→ **Assignment**
Exclude the pictures, then repeat the remaining data exactly.

━━━━━ Source material

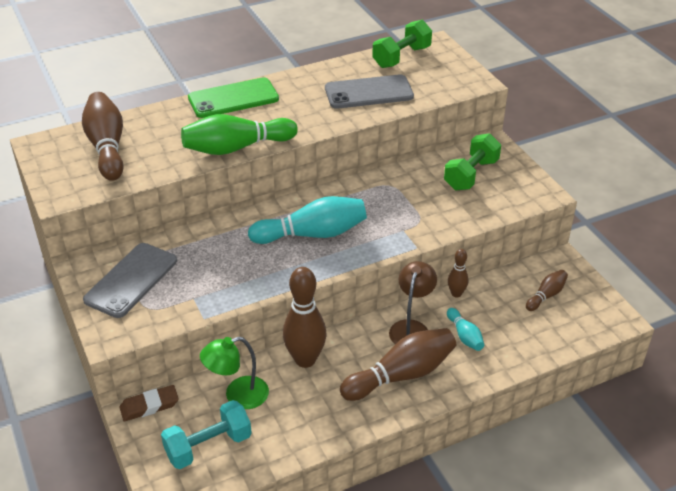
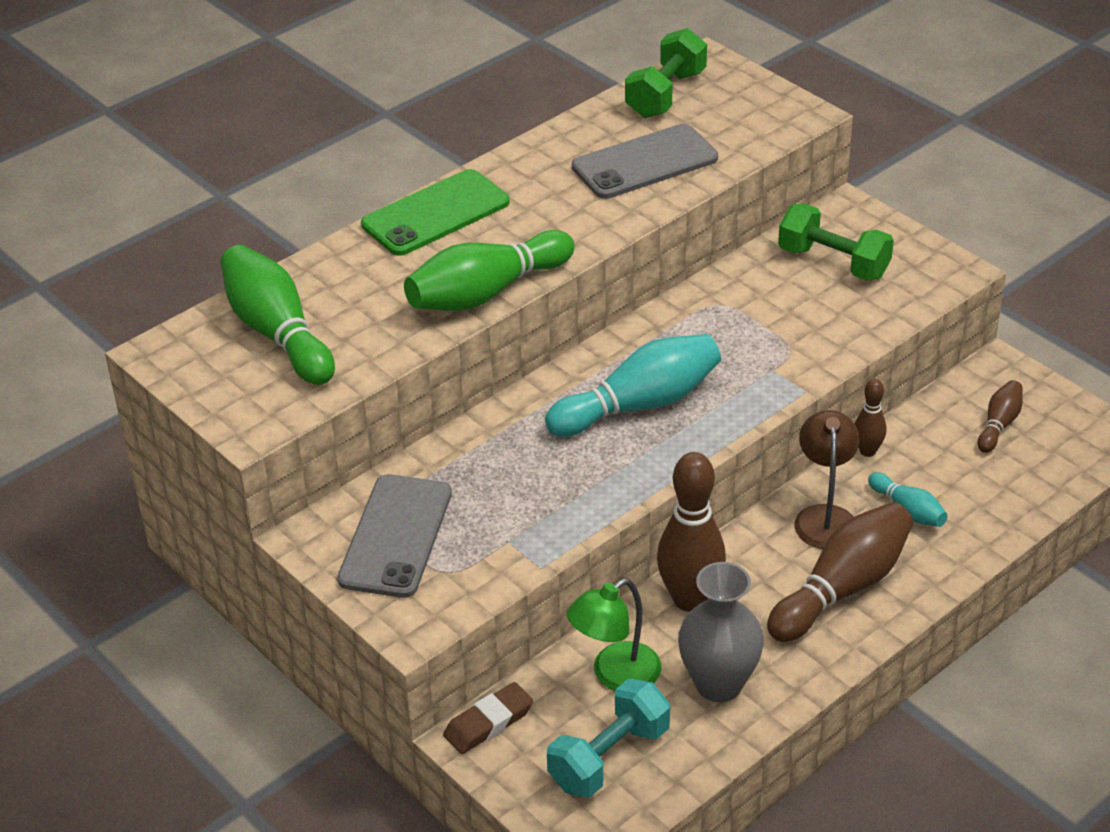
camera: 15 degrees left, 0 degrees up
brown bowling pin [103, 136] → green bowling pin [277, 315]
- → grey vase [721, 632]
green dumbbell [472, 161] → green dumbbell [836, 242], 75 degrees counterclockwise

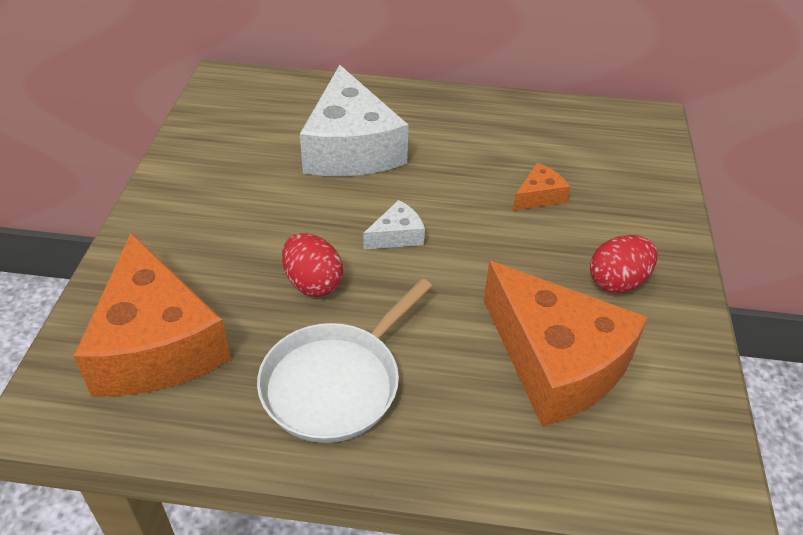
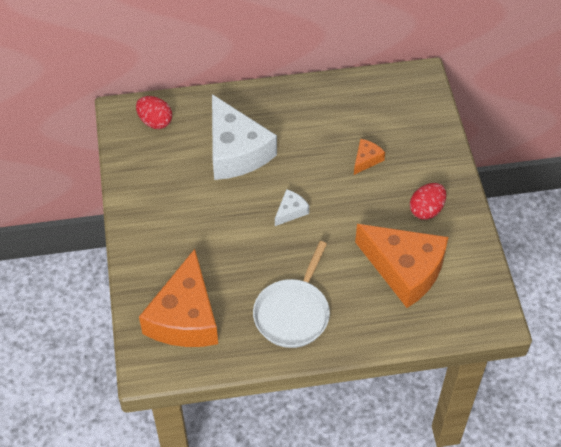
camera: 15 degrees left, 10 degrees up
red egg [312, 265] → red egg [154, 112], shifted
orange cheese [152, 314] → orange cheese [178, 298], 45 degrees clockwise

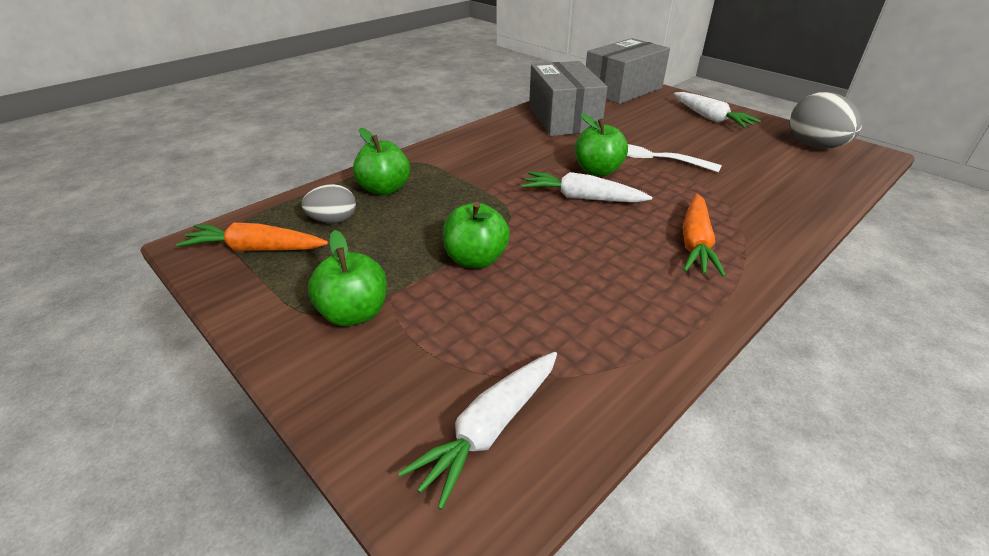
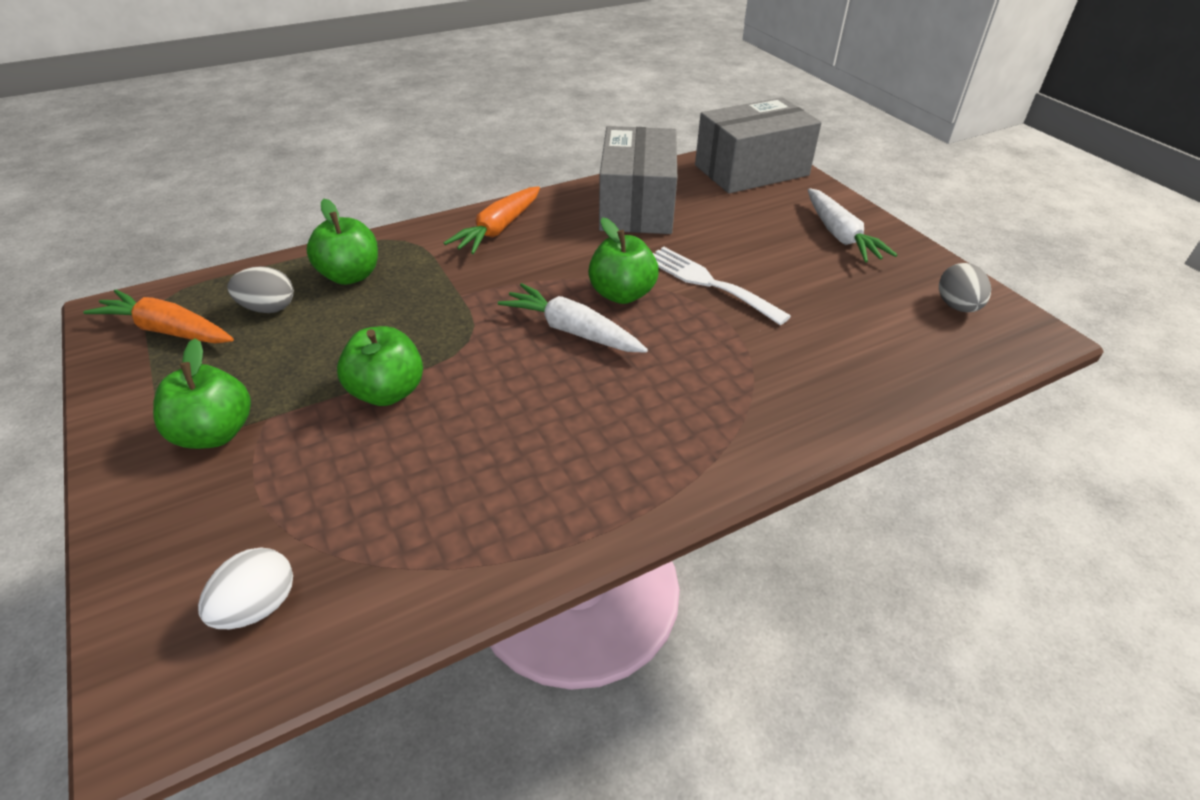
camera: 15 degrees right, 5 degrees up
white carrot [477, 431] → white egg [245, 588]
orange carrot [704, 235] → orange carrot [492, 220], shifted
grey egg [826, 120] → grey egg [965, 287], x0.59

━━━━━━━━━━

→ **Written answer**
camera: 15 degrees left, 0 degrees up
brown bowling pin [103, 136] → green bowling pin [277, 315]
- → grey vase [721, 632]
green dumbbell [472, 161] → green dumbbell [836, 242], 75 degrees counterclockwise

camera: 15 degrees left, 10 degrees up
red egg [312, 265] → red egg [154, 112], shifted
orange cheese [152, 314] → orange cheese [178, 298], 45 degrees clockwise

camera: 15 degrees right, 5 degrees up
white carrot [477, 431] → white egg [245, 588]
orange carrot [704, 235] → orange carrot [492, 220], shifted
grey egg [826, 120] → grey egg [965, 287], x0.59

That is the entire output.